#### Problem requirements:
Set down, exactly as they appear, the line containing "(333, 308) = (282, 326): yellow" and all subsequent lines through the end of the material below.

#### Given information:
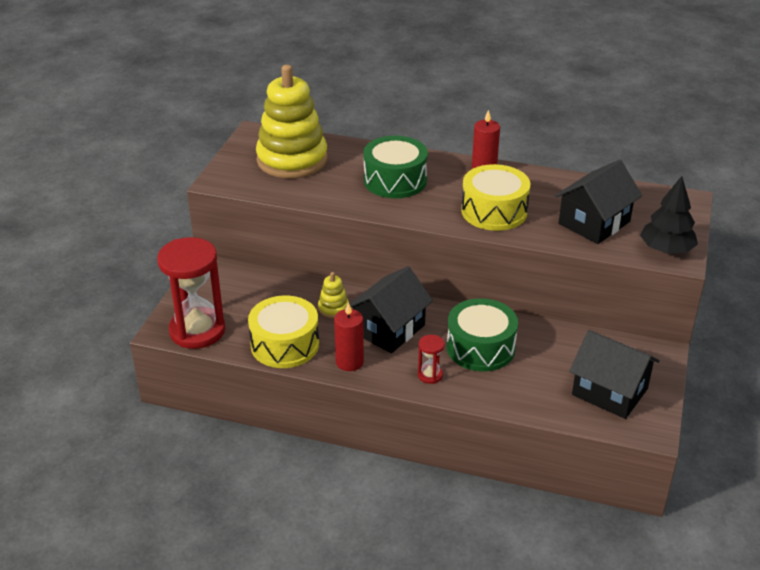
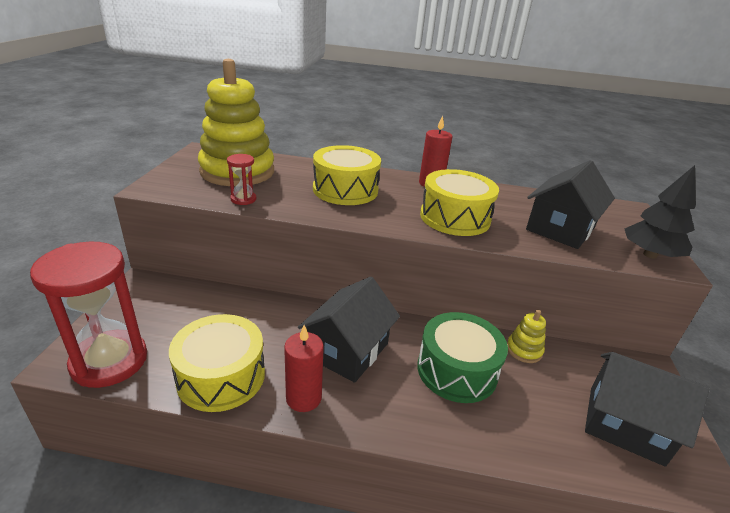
camera: 10 degrees left, 5 degrees down
(333, 308) = (282, 326): yellow stacking toy -> yellow stacking toy (524, 350)
(395, 180) = (345, 190): green drum -> yellow drum
(430, 375) = (407, 412): red hourglass -> red hourglass (243, 199)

#### Result of the exercise:
(333, 308) = (282, 326): yellow stacking toy -> yellow stacking toy (524, 350)
(395, 180) = (345, 190): green drum -> yellow drum
(430, 375) = (407, 412): red hourglass -> red hourglass (243, 199)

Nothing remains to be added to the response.